BEGIN DATA

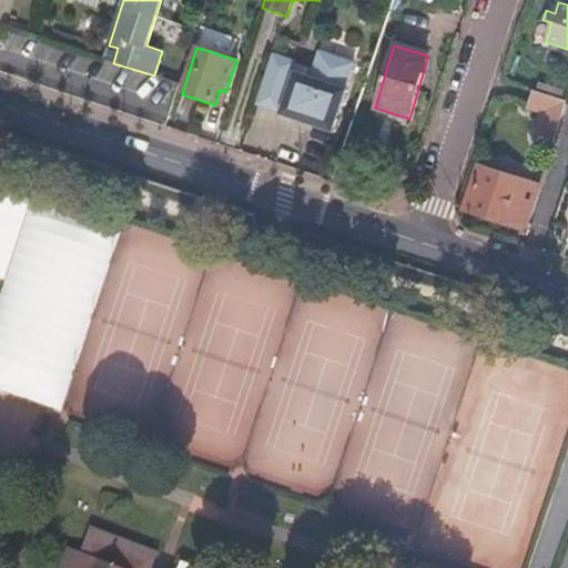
[(273,56),(256,105),(315,124),(324,95),(336,58),(318,52),(311,78),(292,72),(295,62),(273,56)]
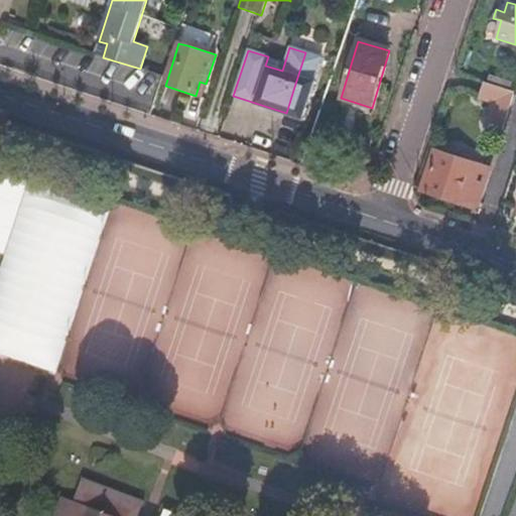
[(294,87),(286,113),(302,118),(321,57),(305,52),(294,87)]
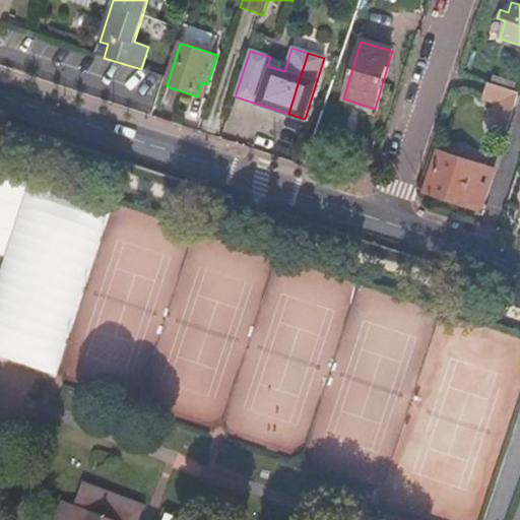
[(519,96),(519,92),(488,82),(482,99),(497,104),(490,126),(502,130),(499,138),(506,141),(519,96)]
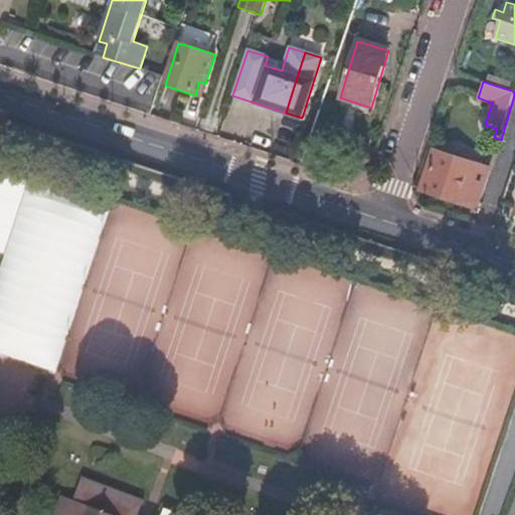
[(423,189),(464,203),(476,166),(436,153),(423,189)]
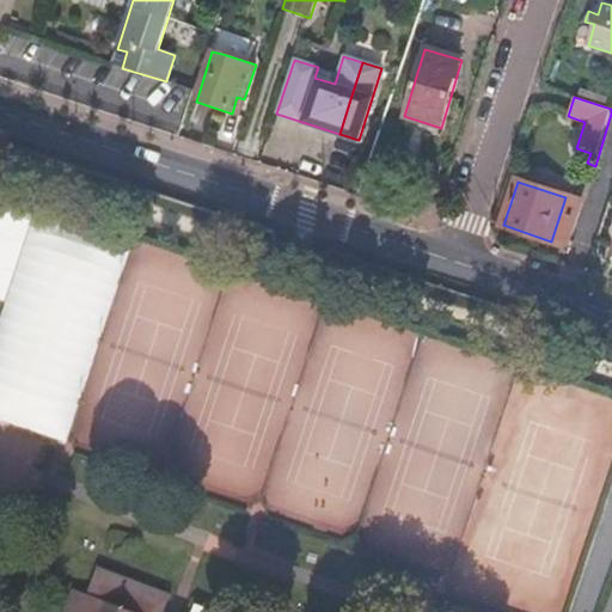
[(0,318),(0,421),(69,442),(128,250),(30,221),(0,318)]
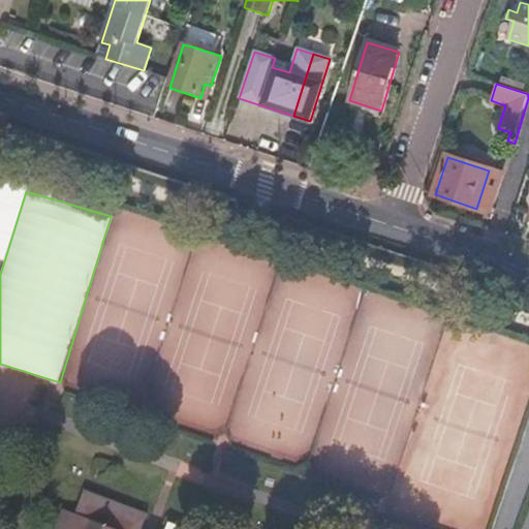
[(84,490),(74,515),(115,528),(142,528),(149,514),(84,490)]
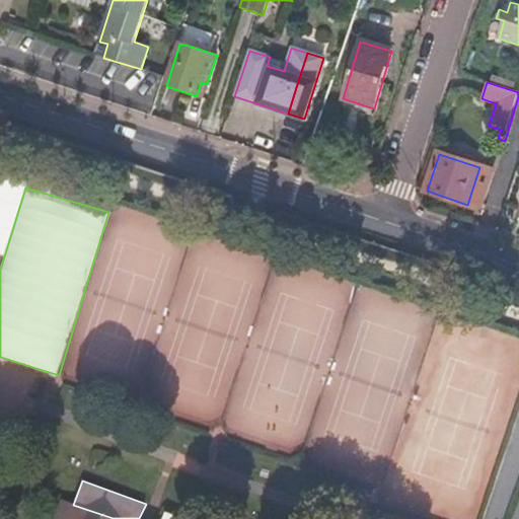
[(55,518),(113,518),(73,505),(62,501),(55,518)]
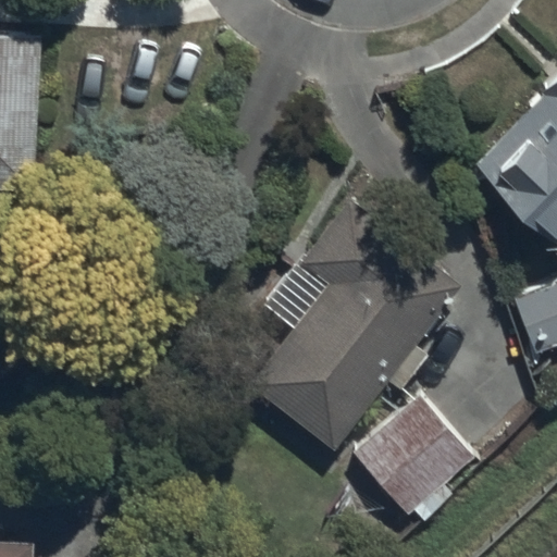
[(0,186),(34,188),(40,37),(0,35),(0,186)]
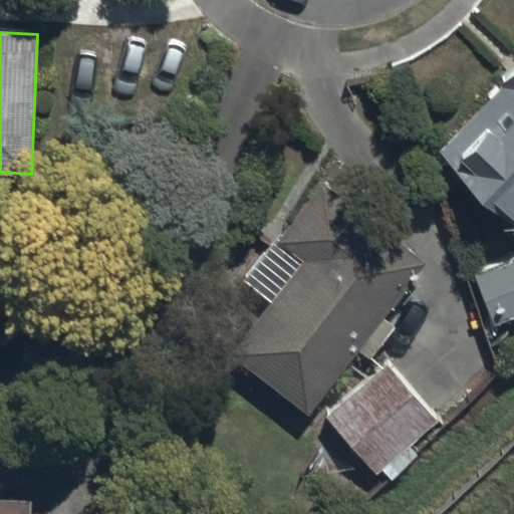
[(443,150),(513,217),(513,69),(501,83),(504,86),(443,150)]
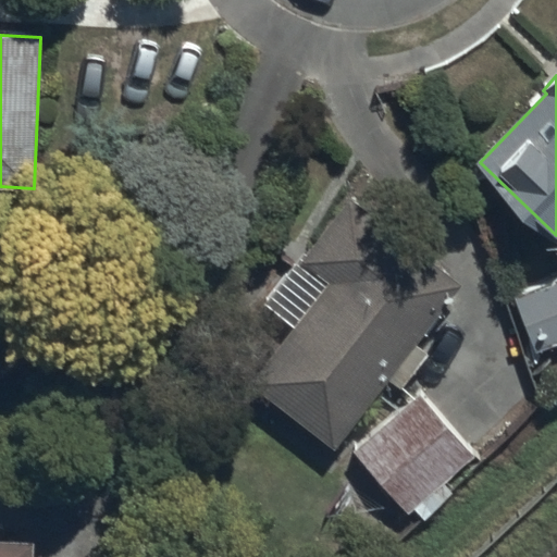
[(459,288),(347,200),(263,308),(293,332),(251,384),(334,448),(390,379),(401,388),(426,355),(415,345),(459,288)]
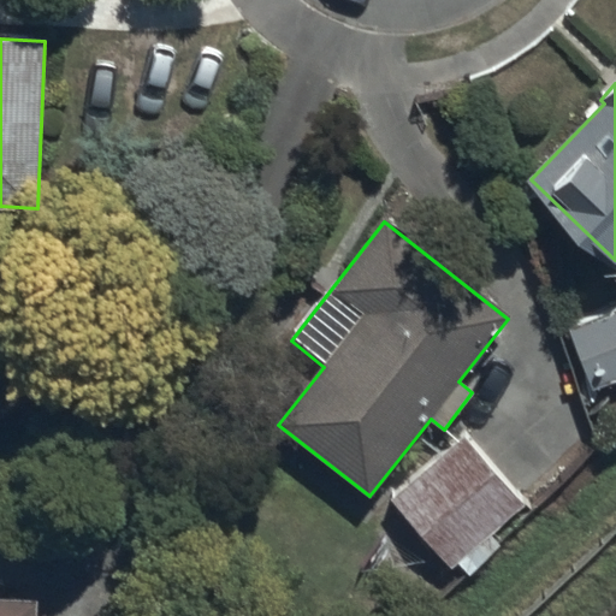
[(615,304),(568,324),(592,390),(615,381),(615,304)]
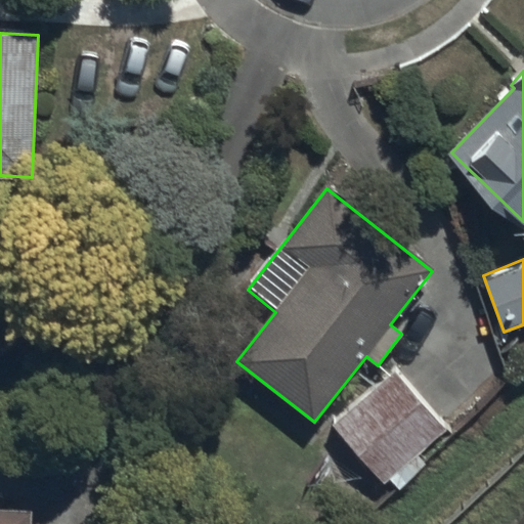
[(395,369),(332,426),(383,485),(390,480),(397,488),(426,464),(418,453),(446,429),(395,369)]
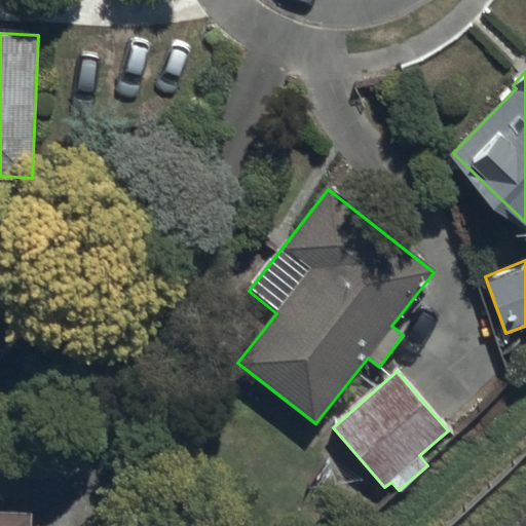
[(0,525),(31,525),(32,514),(0,513),(0,525)]
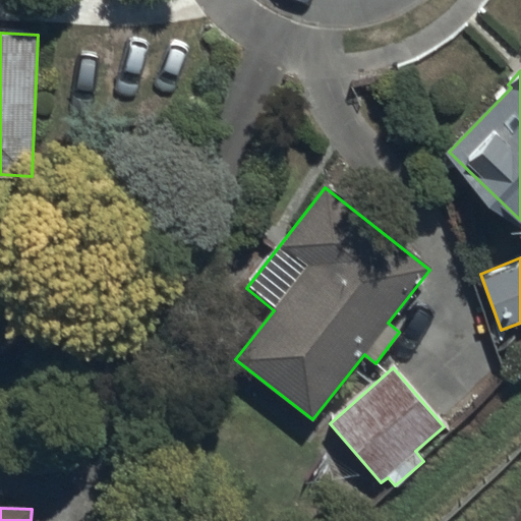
All buildings are outlined.
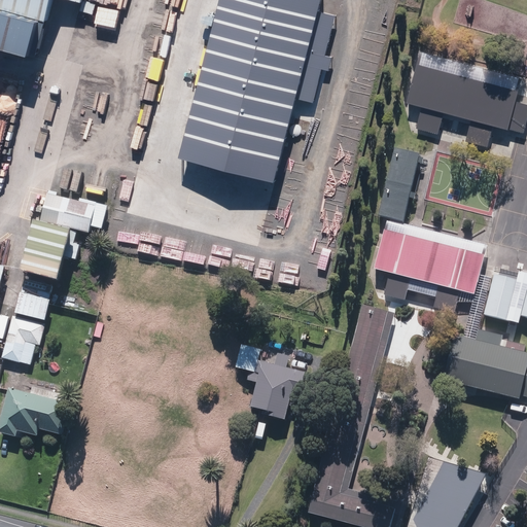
[(0,0),(0,43),(41,56),(57,0),(76,0),(85,2),(85,0),(0,0)]
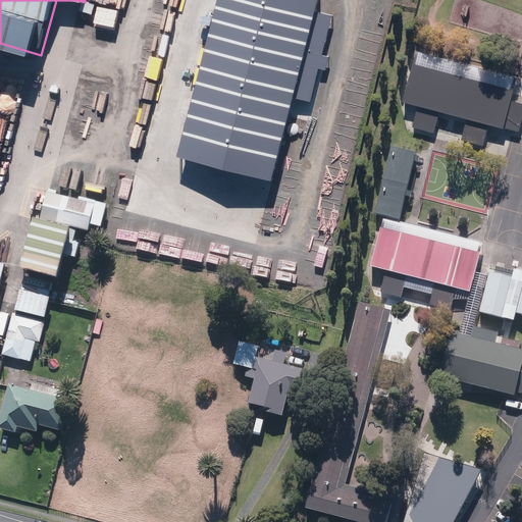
[(219,0),(178,152),(273,177),(296,95),(309,99),(318,64),(325,66),(328,53),(322,51),(332,13),(315,8),(317,0),(219,0)]
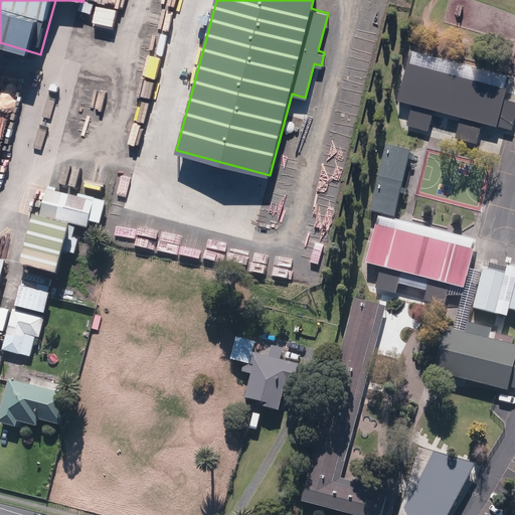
[(456,137),(477,143),(483,122),(512,130),(514,119),(514,102),(504,99),(507,89),(408,62),(398,100),(413,104),(407,125),(428,131),(435,109),(462,116),(456,137)]
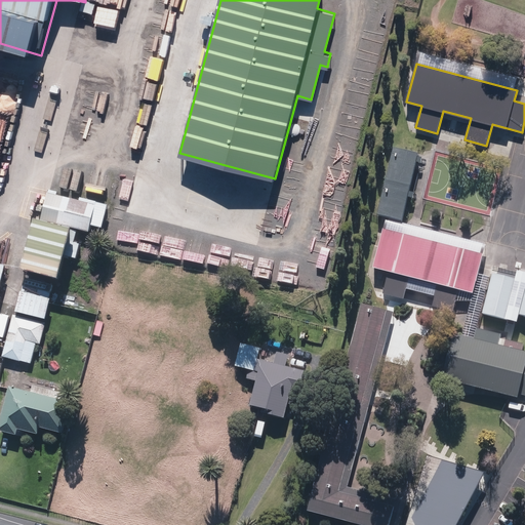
[(300,123),(298,122),(296,121),(295,121),(293,122),(291,123),(290,124),(289,126),(289,128),(290,130),(291,131),(293,132),(295,133),(297,133),(299,132),(300,130),(301,129),(301,127),(301,125),(300,123)]
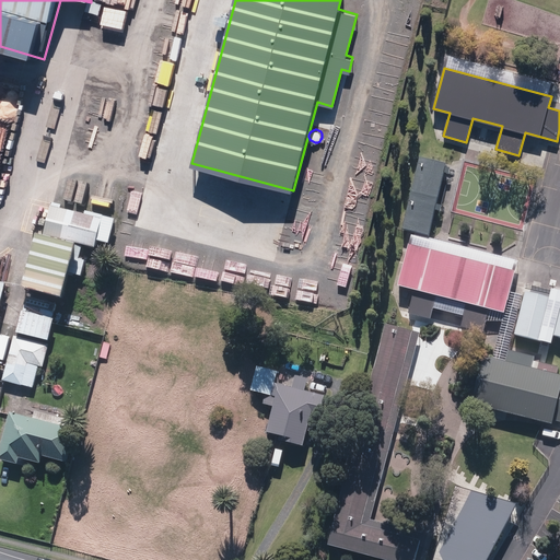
[(408,231),(428,235),(444,173),(448,174),(450,167),(445,166),(445,163),(446,163),(419,156),(400,229),(408,231)]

END DATA

**TRY IT**
When you copy the data above, keep each line exact and omit the pictures.

**TASK ANSWER**
[(273,56),(256,105),(315,124),(324,95),(336,58),(318,52),(311,78),(292,72),(295,62),(273,56)]
[(294,87),(286,113),(302,118),(321,57),(305,52),(294,87)]
[(519,96),(519,92),(488,82),(482,99),(497,104),(490,126),(502,130),(499,138),(506,141),(519,96)]
[(423,189),(464,203),(476,166),(436,153),(423,189)]
[(0,318),(0,421),(69,442),(128,250),(30,221),(0,318)]
[(84,490),(74,515),(115,528),(142,528),(149,514),(84,490)]
[(55,518),(113,518),(73,505),(62,501),(55,518)]
[(0,186),(34,188),(40,37),(0,35),(0,186)]
[(443,150),(513,217),(513,69),(501,83),(504,86),(443,150)]
[(459,288),(347,200),(263,308),(293,332),(251,384),(334,448),(390,379),(401,388),(426,355),(415,345),(459,288)]
[(615,304),(568,324),(592,390),(615,381),(615,304)]
[(395,369),(332,426),(383,485),(390,480),(397,488),(426,464),(418,453),(446,429),(395,369)]
[(0,525),(31,525),(32,514),(0,513),(0,525)]
All buildings are outlined.
[(0,0),(0,43),(41,56),(57,0),(76,0),(85,2),(85,0),(0,0)]
[(219,0),(178,152),(273,177),(296,95),(309,99),(318,64),(325,66),(328,53),(322,51),(332,13),(315,8),(317,0),(219,0)]
[(456,137),(477,143),(483,122),(512,130),(514,119),(514,102),(504,99),(507,89),(408,62),(398,100),(413,104),(407,125),(428,131),(435,109),(462,116),(456,137)]
[(300,123),(298,122),(296,121),(295,121),(293,122),(291,123),(290,124),(289,126),(289,128),(290,130),(291,131),(293,132),(295,133),(297,133),(299,132),(300,130),(301,129),(301,127),(301,125),(300,123)]
[(408,231),(428,235),(444,173),(448,174),(450,167),(445,166),(445,163),(446,163),(419,156),(400,229),(408,231)]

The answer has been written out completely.